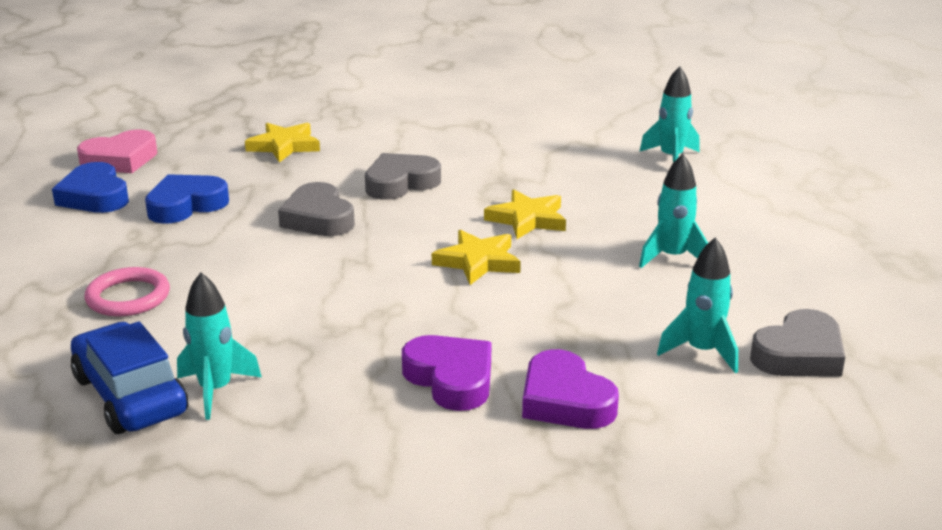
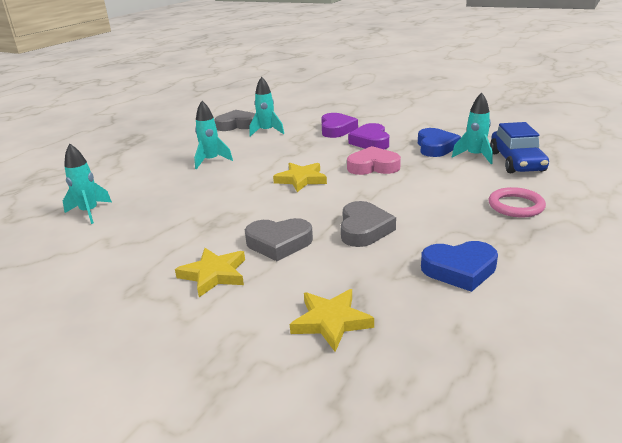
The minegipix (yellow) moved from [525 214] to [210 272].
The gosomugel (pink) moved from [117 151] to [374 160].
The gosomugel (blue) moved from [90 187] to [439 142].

- _What needs to be done_:
A verbatim copy of the listing is required, with all pictures left out.

- _Solution to the problem_:
The minegipix (yellow) moved from [525 214] to [210 272].
The gosomugel (pink) moved from [117 151] to [374 160].
The gosomugel (blue) moved from [90 187] to [439 142].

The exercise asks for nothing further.